- WHAT YOU SHOULD DO: The line with "purple plate H6:I7" marks where to begin; print it and all lines after it in the material below exactly, skipping pictures.

- EXERCISE MATERIAL:
● ● ● ●

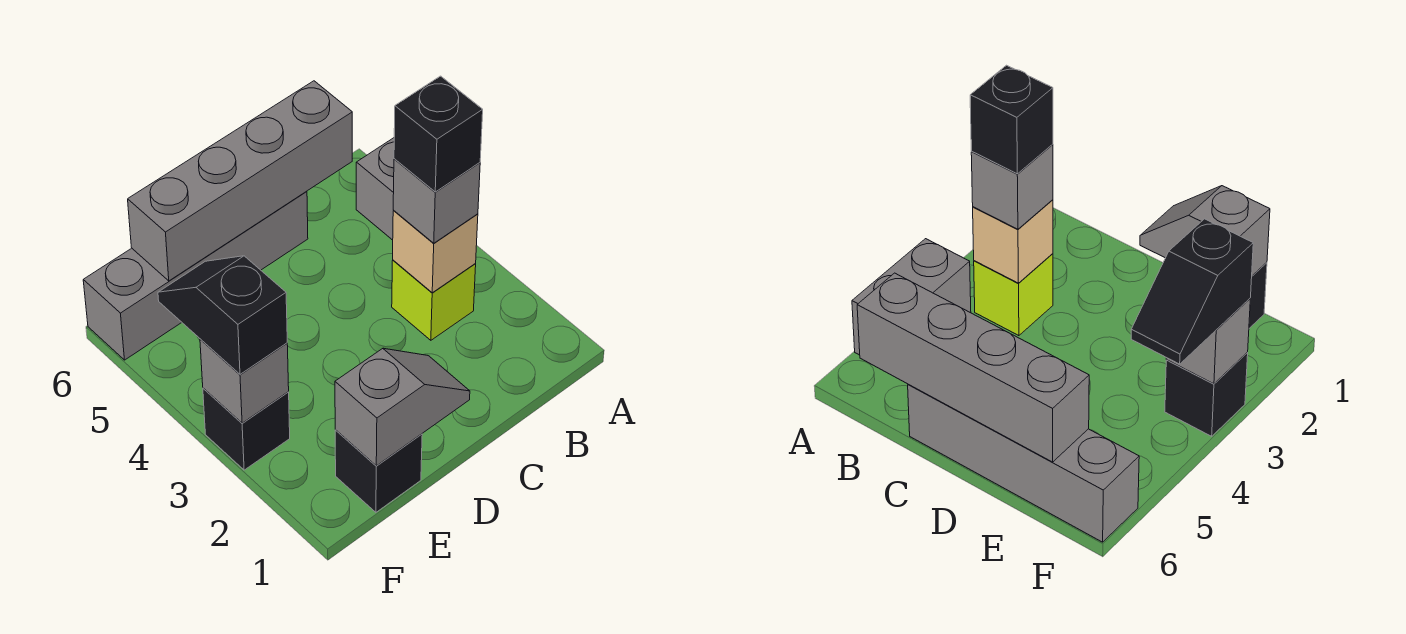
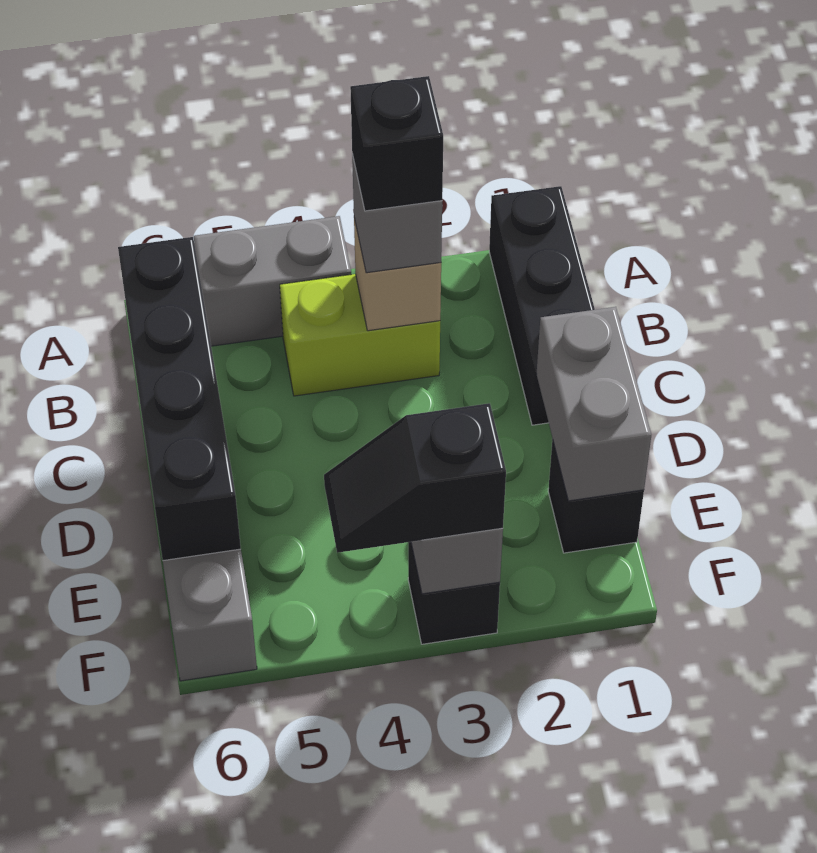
none -> black brick A1:C1 level 1
lime brick B3 level 1 -> lime brick B3:B4 level 1
grey brick B6:E6 level 2 -> black brick B6:E6 level 2
grey slope D1:E1 level 2 top E -> grey brick D1:E1 level 2

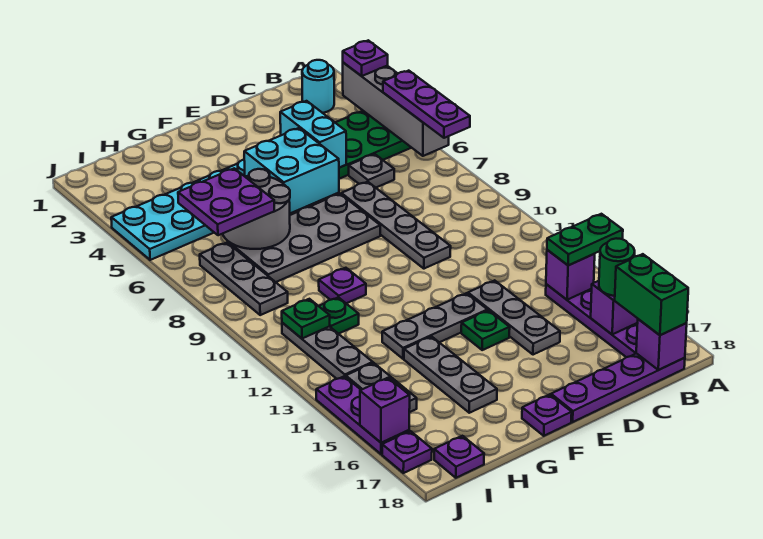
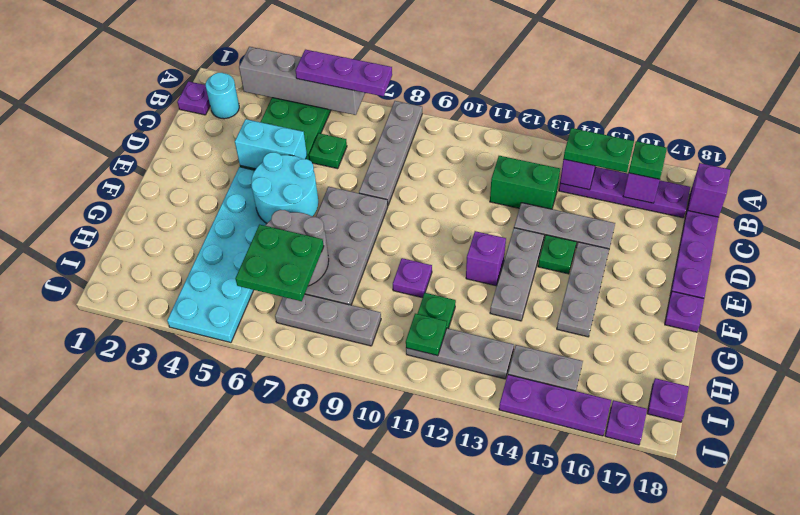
purple plate A3 level 3 -> purple plate B1 level 1
green plate A14:B14 level 3 -> green plate B14:B15 level 3
green round brick B16 level 3 -> green plate B16 level 3
green brick B17:B18 level 3 -> green brick C12:C13 level 1
grey plate C6 level 1 -> green plate C6 level 1
grey plate D7:D10 level 1 -> grey plate A8:D8 level 1
cyan brick E5:F6 level 2 -> cyan round brick E5:F6 level 2
grey plate G14:G16 level 1 -> grey plate E15:G15 level 1
purple plate H6:I7 level 3 -> green plate H6:I7 level 3
purple brick J16 level 2 -> purple brick F12 level 1

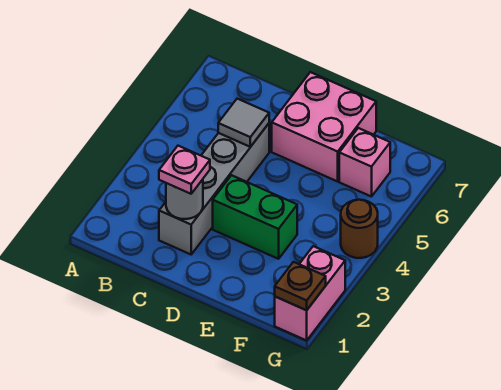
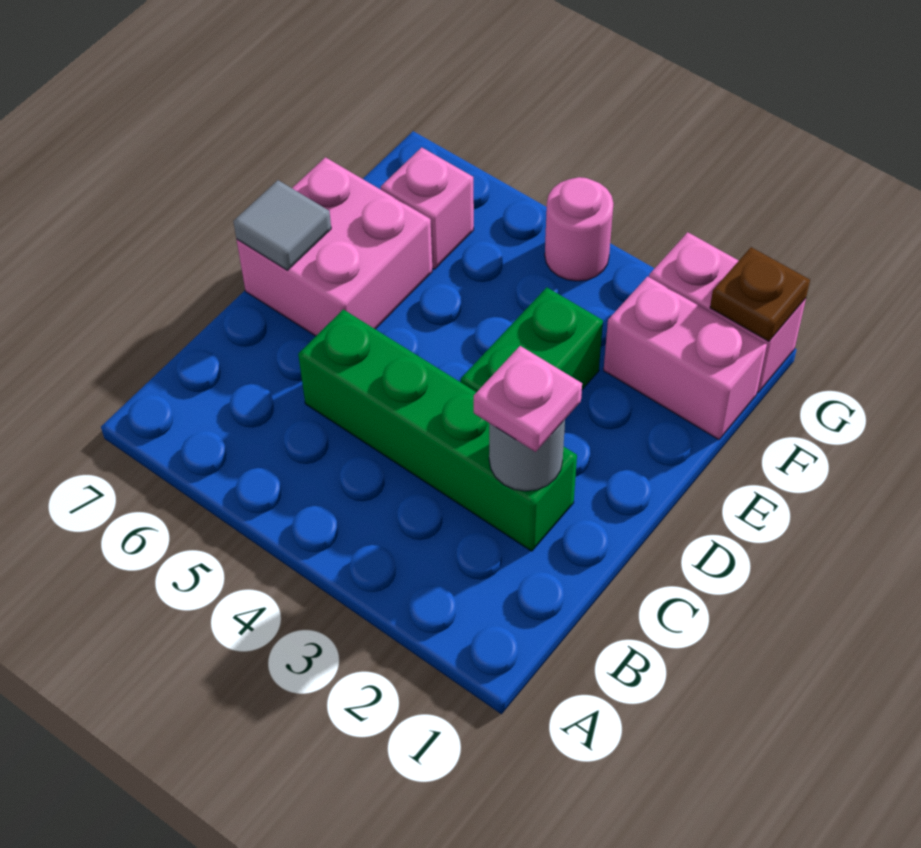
grey brick C2:C5 level 1 -> green brick C2:C5 level 1
grey tile C5 level 2 -> grey tile D7 level 2
none -> pink brick F1:F2 level 1
brown round brick G4 level 1 -> pink round brick G4 level 1

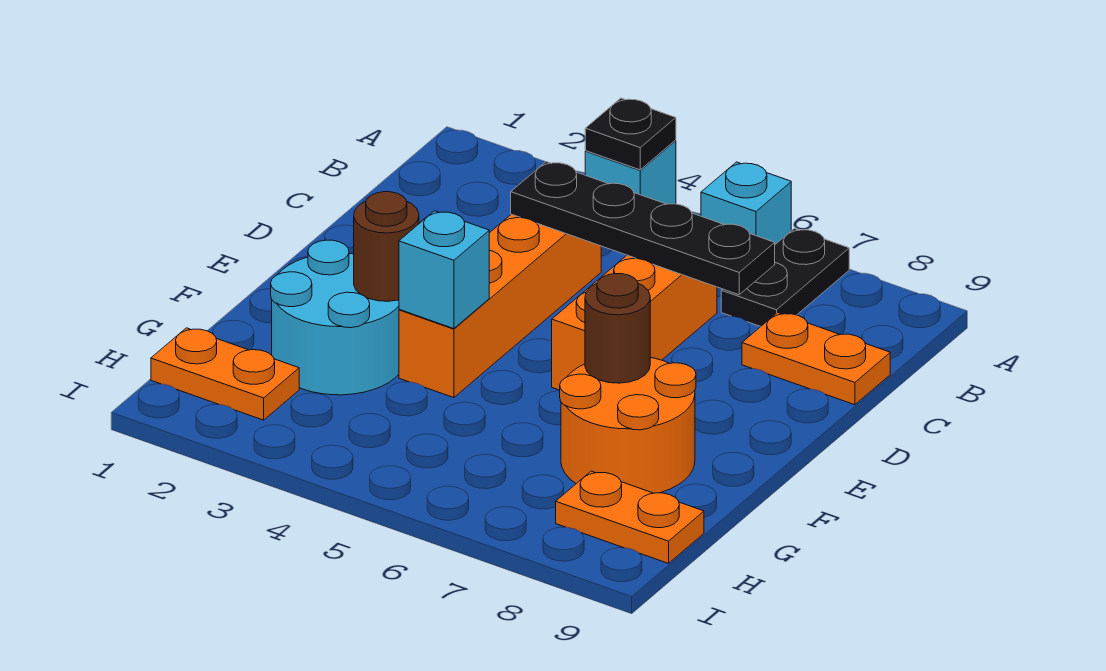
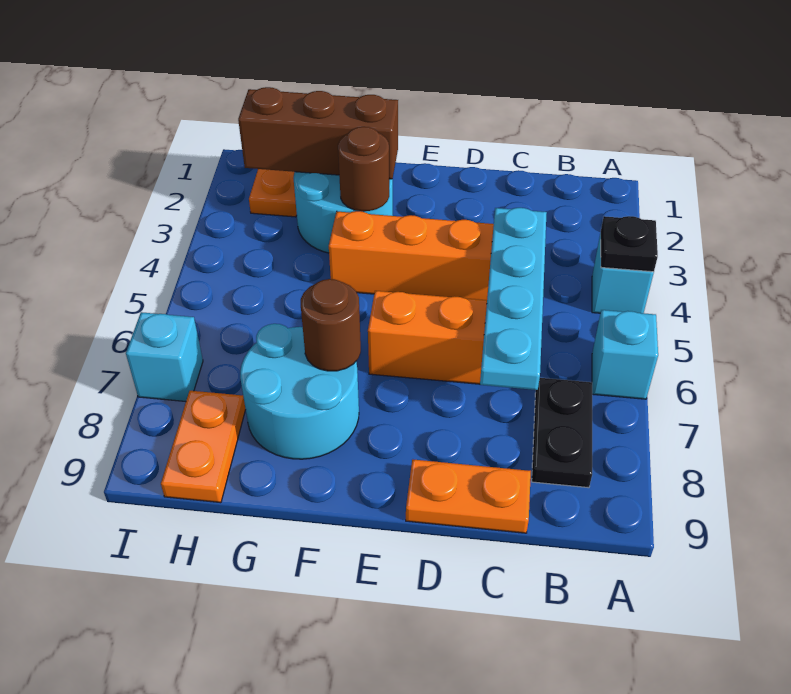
black plate A7:B7 level 1 -> black plate B7:B8 level 1
black plate C4:C7 level 2 -> cyan plate C4:C7 level 2
orange plate C8:C9 level 1 -> orange plate C9:D9 level 1
none -> brown brick F2:H2 level 2
cyan brick F4 level 2 -> cyan brick I7 level 1
orange round brick F7:G8 level 1 -> cyan round brick F7:G8 level 1

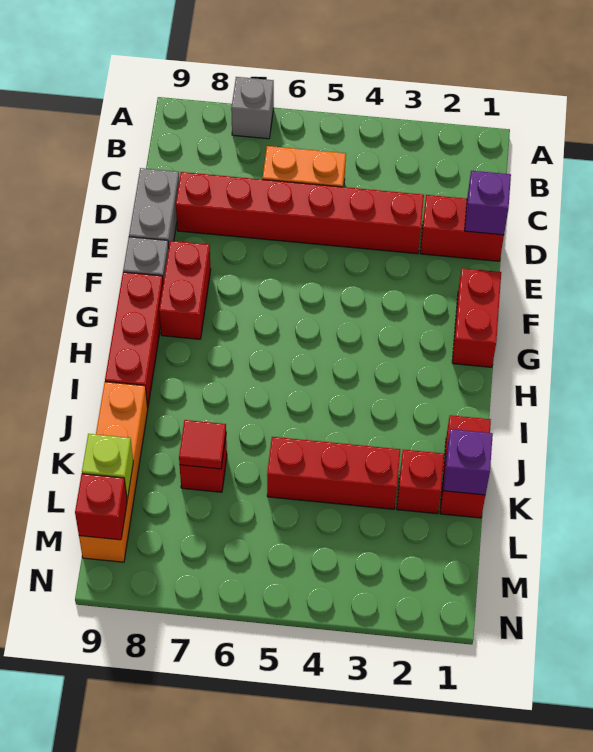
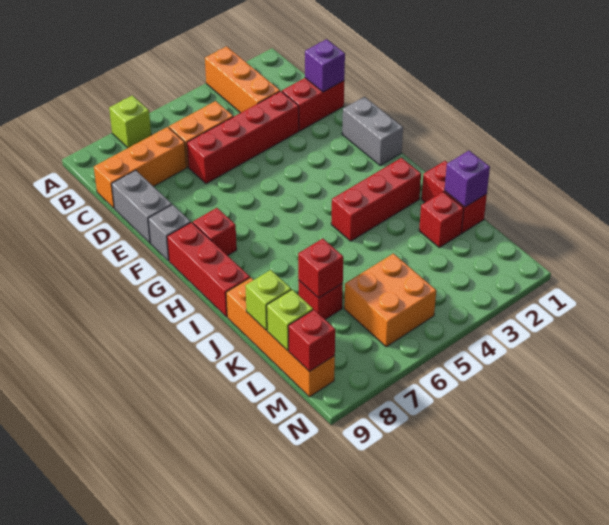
none -> orange brick A3:C3 level 1
grey brick A7 level 1 -> lime brick A7 level 1
none -> orange brick C7:C9 level 1
red brick D3:D8 level 1 -> red brick D3:D6 level 1
red brick F1:G1 level 1 -> grey brick F1:G1 level 1
red brick F8:G8 level 1 -> red brick G8 level 1
red brick K3:K5 level 1 -> red brick I2:I4 level 1
red tile K7 level 2 -> red brick K7 level 2
none -> lime brick K9 level 2
none -> orange brick L5:M6 level 1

● ● ● ●

- ANSWER:
purple plate H6:I7 level 3 -> green plate H6:I7 level 3
purple brick J16 level 2 -> purple brick F12 level 1

grey brick C2:C5 level 1 -> green brick C2:C5 level 1
grey tile C5 level 2 -> grey tile D7 level 2
none -> pink brick F1:F2 level 1
brown round brick G4 level 1 -> pink round brick G4 level 1

black plate A7:B7 level 1 -> black plate B7:B8 level 1
black plate C4:C7 level 2 -> cyan plate C4:C7 level 2
orange plate C8:C9 level 1 -> orange plate C9:D9 level 1
none -> brown brick F2:H2 level 2
cyan brick F4 level 2 -> cyan brick I7 level 1
orange round brick F7:G8 level 1 -> cyan round brick F7:G8 level 1

none -> orange brick A3:C3 level 1
grey brick A7 level 1 -> lime brick A7 level 1
none -> orange brick C7:C9 level 1
red brick D3:D8 level 1 -> red brick D3:D6 level 1
red brick F1:G1 level 1 -> grey brick F1:G1 level 1
red brick F8:G8 level 1 -> red brick G8 level 1
red brick K3:K5 level 1 -> red brick I2:I4 level 1
red tile K7 level 2 -> red brick K7 level 2
none -> lime brick K9 level 2
none -> orange brick L5:M6 level 1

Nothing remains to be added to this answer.